A faithful copy without images is required: write out all the records exactly.

Recorded data:
++++
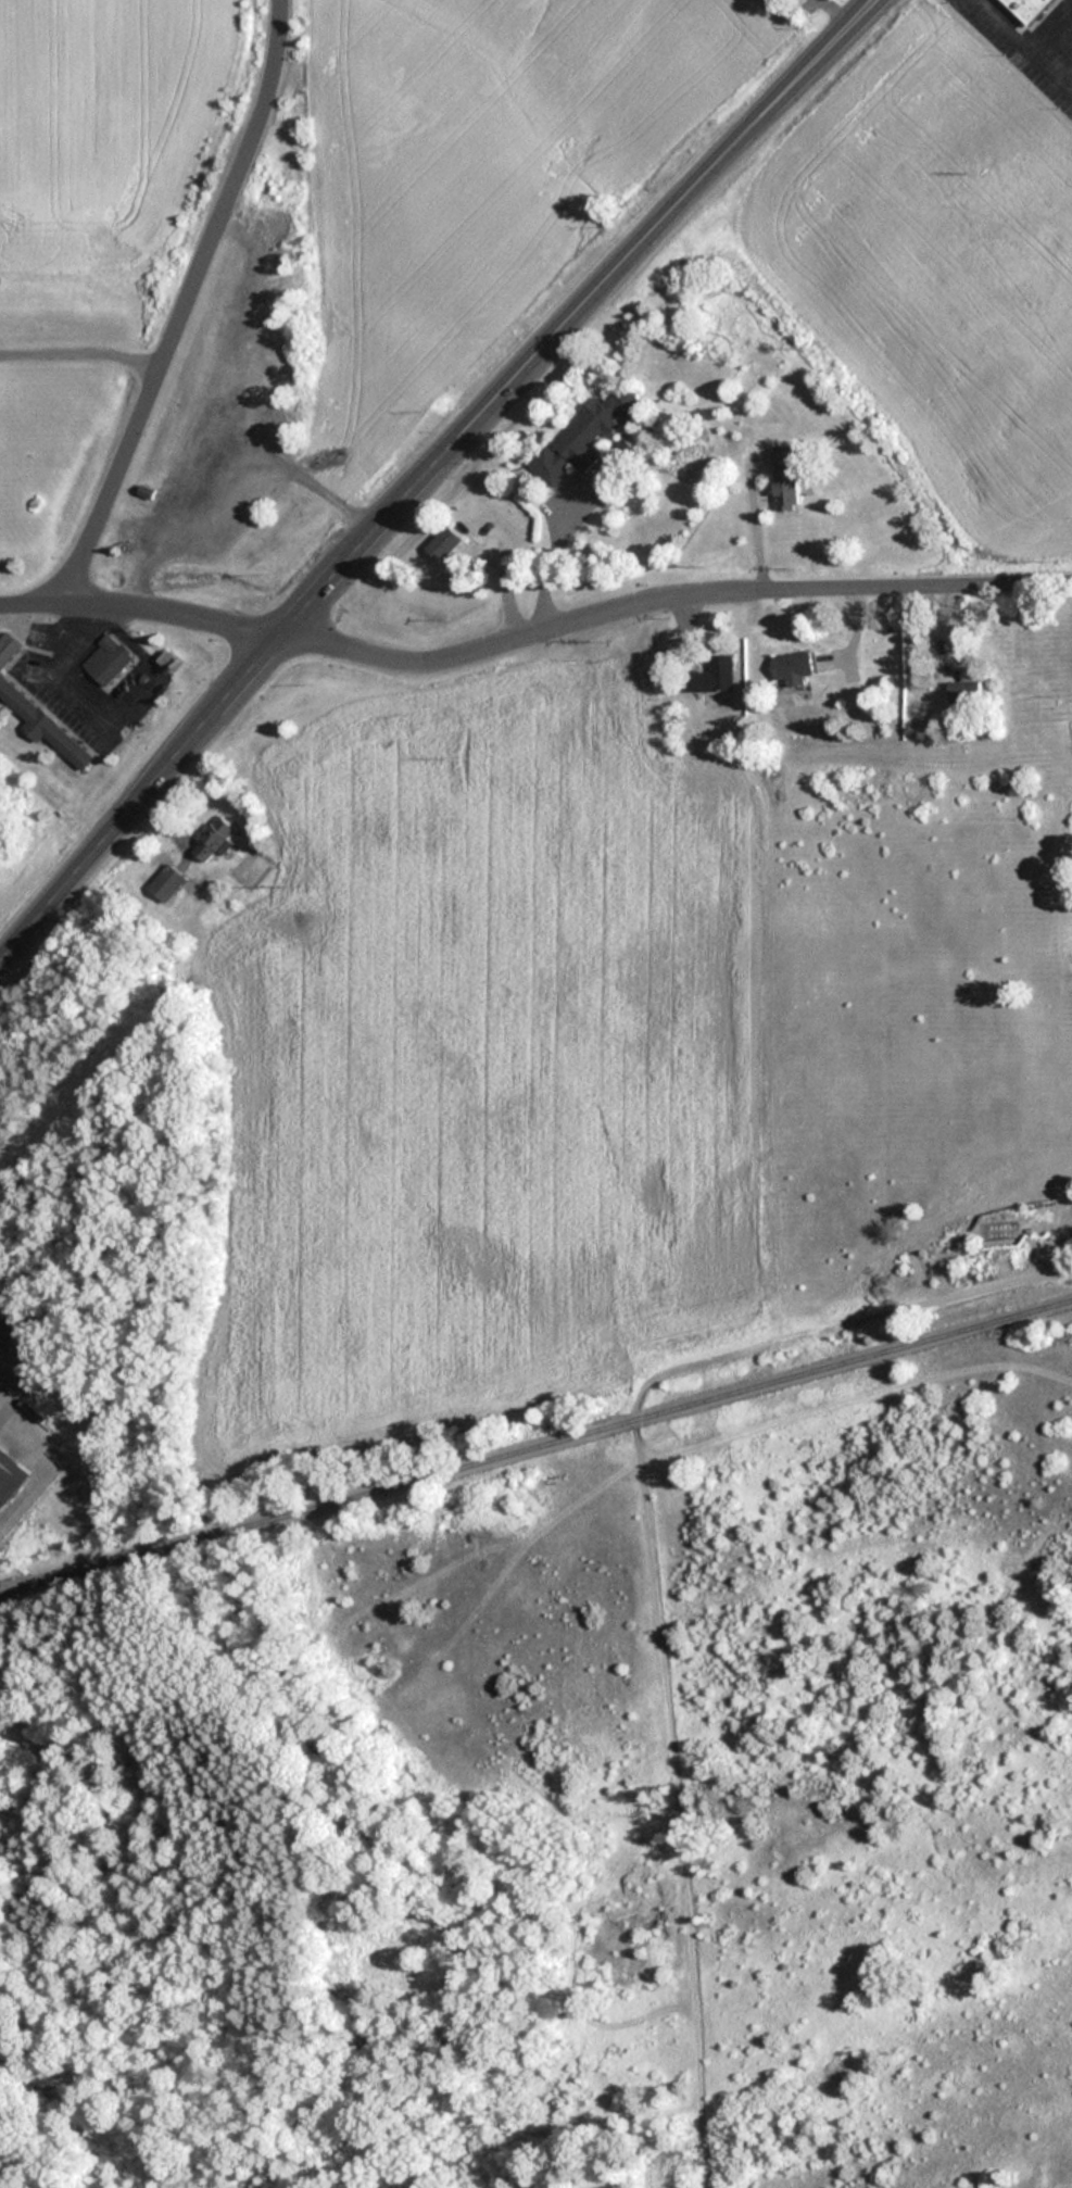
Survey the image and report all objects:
building: (1026, 9)
road: (185, 304)
building: (262, 374)
building: (582, 435)
road: (426, 472)
building: (784, 477)
building: (146, 490)
building: (444, 543)
road: (533, 632)
building: (107, 659)
building: (793, 667)
building: (711, 676)
building: (965, 693)
building: (39, 701)
building: (214, 839)
building: (167, 882)
building: (0, 1349)
railway: (536, 1443)
building: (10, 1476)
road: (646, 1564)
park: (151, 1863)

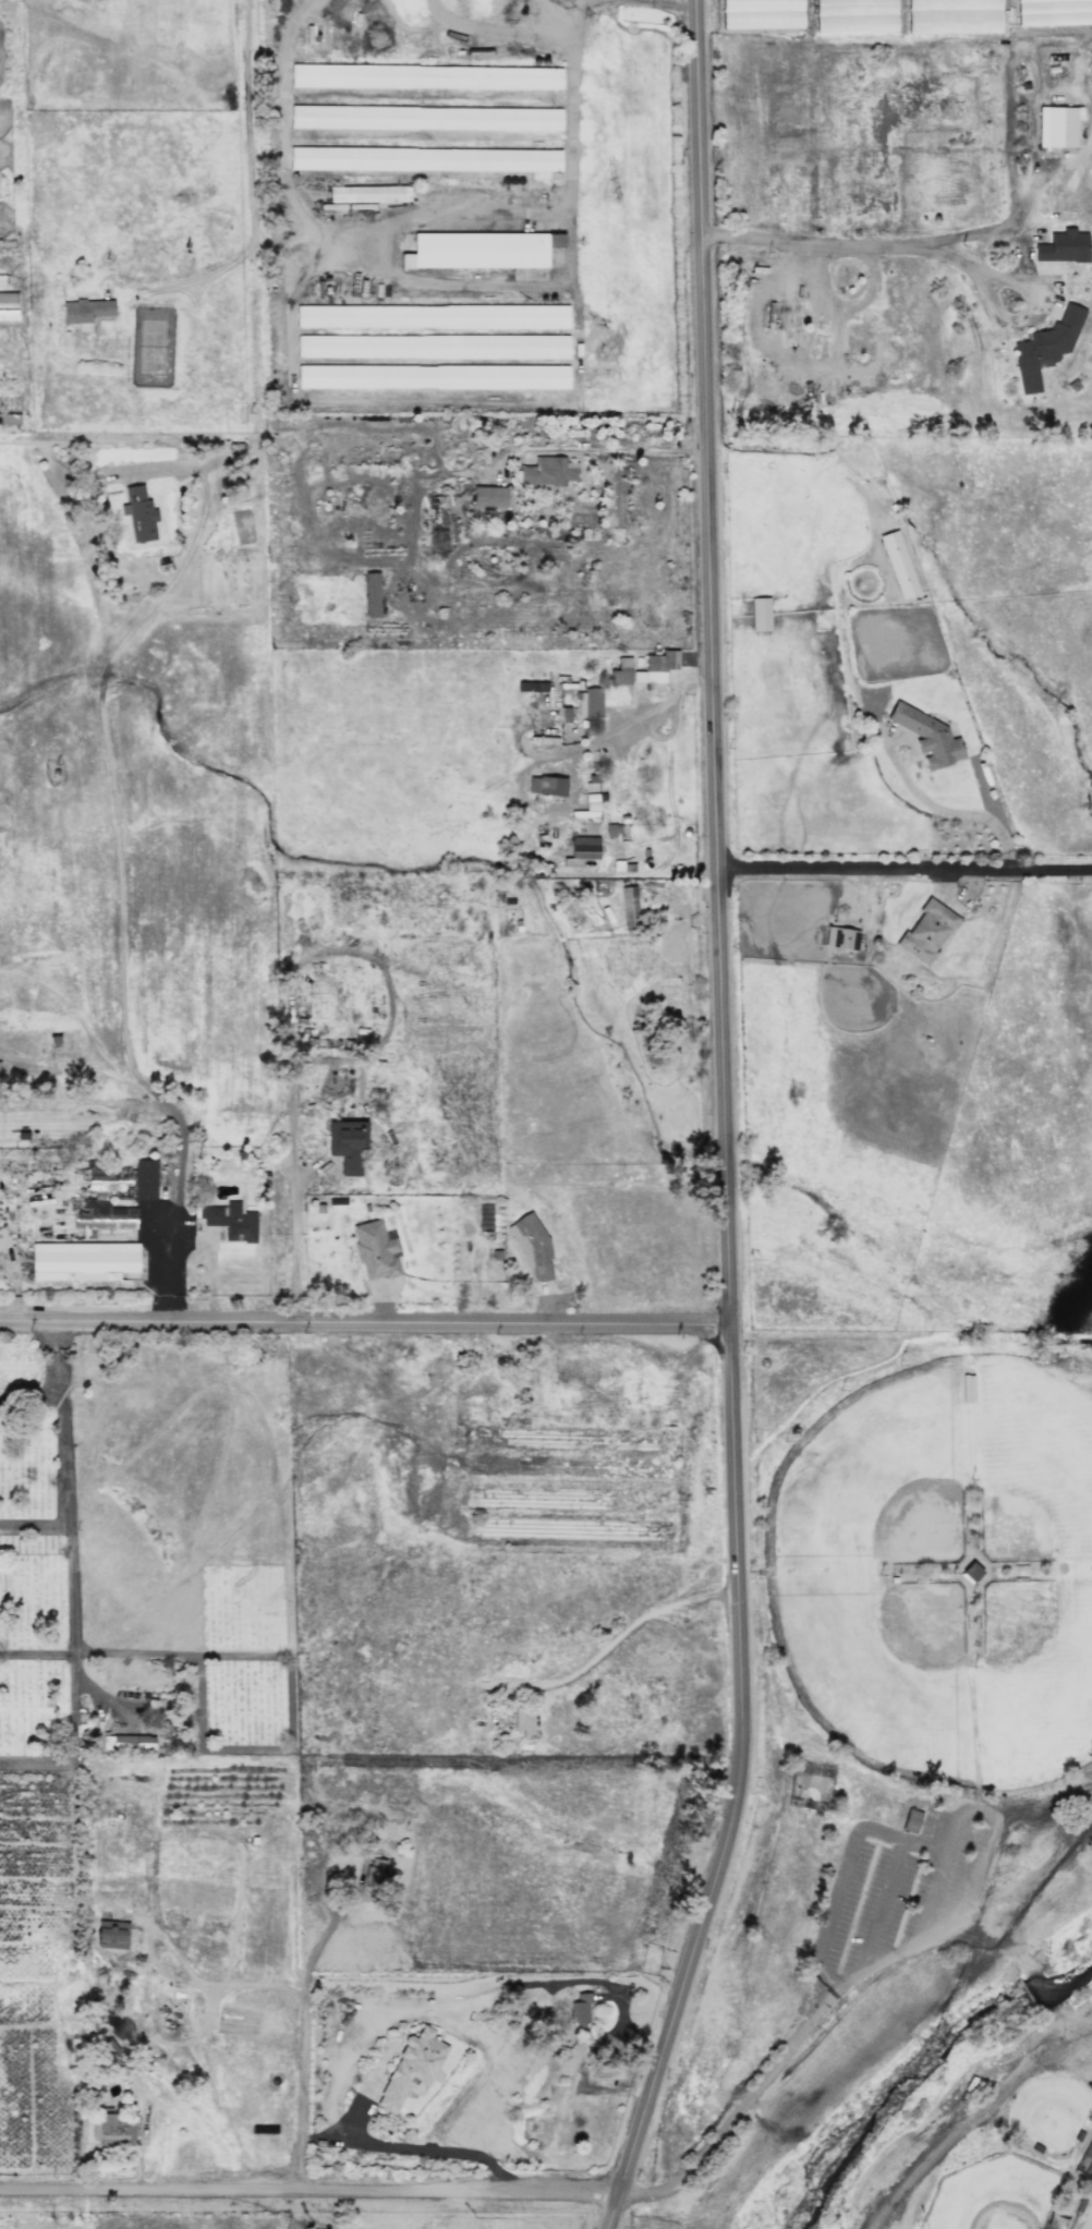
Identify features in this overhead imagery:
road: (670, 3)
road: (519, 34)
building: (426, 77)
building: (425, 118)
road: (246, 119)
building: (1056, 126)
road: (1084, 148)
building: (427, 159)
building: (369, 194)
road: (572, 206)
road: (920, 243)
building: (1063, 247)
building: (480, 250)
building: (1, 279)
road: (185, 282)
building: (8, 297)
building: (85, 312)
building: (7, 314)
building: (431, 317)
building: (432, 346)
building: (1045, 347)
building: (432, 377)
road: (640, 448)
building: (547, 471)
building: (488, 497)
building: (436, 510)
building: (139, 514)
building: (898, 564)
building: (371, 595)
building: (759, 614)
building: (656, 667)
building: (620, 672)
building: (531, 686)
building: (588, 703)
building: (564, 714)
road: (631, 718)
building: (927, 736)
building: (546, 786)
road: (959, 812)
building: (613, 830)
building: (581, 851)
building: (617, 866)
road: (906, 867)
road: (123, 886)
building: (629, 906)
building: (926, 931)
building: (841, 938)
road: (727, 1124)
building: (347, 1146)
building: (144, 1179)
building: (104, 1204)
building: (230, 1221)
building: (531, 1246)
road: (299, 1248)
building: (375, 1250)
building: (82, 1261)
road: (366, 1320)
building: (967, 1387)
road: (31, 1395)
park: (1035, 1459)
park: (875, 1473)
road: (34, 1526)
park: (144, 1547)
building: (971, 1572)
road: (71, 1575)
road: (36, 1654)
park: (883, 1660)
park: (1036, 1675)
building: (523, 1720)
park: (899, 1785)
building: (910, 1820)
building: (375, 1869)
road: (838, 1874)
parking lot: (900, 1895)
road: (871, 1908)
road: (234, 1917)
building: (111, 1935)
road: (321, 1944)
road: (882, 1964)
road: (302, 2001)
building: (580, 2008)
building: (411, 2069)
road: (966, 2114)
building: (112, 2128)
road: (416, 2147)
park: (989, 2189)
road: (310, 2194)
park: (1082, 2212)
++++
Expected answer:
Survey the image and report all objects:
building: (1026, 9)
road: (185, 304)
building: (262, 374)
building: (582, 435)
road: (426, 472)
building: (784, 477)
building: (146, 490)
building: (444, 543)
road: (533, 632)
building: (107, 659)
building: (793, 667)
building: (711, 676)
building: (965, 693)
building: (39, 701)
building: (214, 839)
building: (167, 882)
building: (0, 1349)
railway: (536, 1443)
building: (10, 1476)
road: (646, 1564)
park: (151, 1863)

Identify features in this overhead imagery:
road: (670, 3)
road: (519, 34)
building: (426, 77)
building: (425, 118)
road: (246, 119)
building: (1056, 126)
road: (1084, 148)
building: (427, 159)
building: (369, 194)
road: (572, 206)
road: (920, 243)
building: (1063, 247)
building: (480, 250)
building: (1, 279)
road: (185, 282)
building: (8, 297)
building: (85, 312)
building: (7, 314)
building: (431, 317)
building: (432, 346)
building: (1045, 347)
building: (432, 377)
road: (640, 448)
building: (547, 471)
building: (488, 497)
building: (436, 510)
building: (139, 514)
building: (898, 564)
building: (371, 595)
building: (759, 614)
building: (656, 667)
building: (620, 672)
building: (531, 686)
building: (588, 703)
building: (564, 714)
road: (631, 718)
building: (927, 736)
building: (546, 786)
road: (959, 812)
building: (613, 830)
building: (581, 851)
building: (617, 866)
road: (906, 867)
road: (123, 886)
building: (629, 906)
building: (926, 931)
building: (841, 938)
road: (727, 1124)
building: (347, 1146)
building: (144, 1179)
building: (104, 1204)
building: (230, 1221)
building: (531, 1246)
road: (299, 1248)
building: (375, 1250)
building: (82, 1261)
road: (366, 1320)
building: (967, 1387)
road: (31, 1395)
park: (1035, 1459)
park: (875, 1473)
road: (34, 1526)
park: (144, 1547)
building: (971, 1572)
road: (71, 1575)
road: (36, 1654)
park: (883, 1660)
park: (1036, 1675)
building: (523, 1720)
park: (899, 1785)
building: (910, 1820)
building: (375, 1869)
road: (838, 1874)
parking lot: (900, 1895)
road: (871, 1908)
road: (234, 1917)
building: (111, 1935)
road: (321, 1944)
road: (882, 1964)
road: (302, 2001)
building: (580, 2008)
building: (411, 2069)
road: (966, 2114)
building: (112, 2128)
road: (416, 2147)
park: (989, 2189)
road: (310, 2194)
park: (1082, 2212)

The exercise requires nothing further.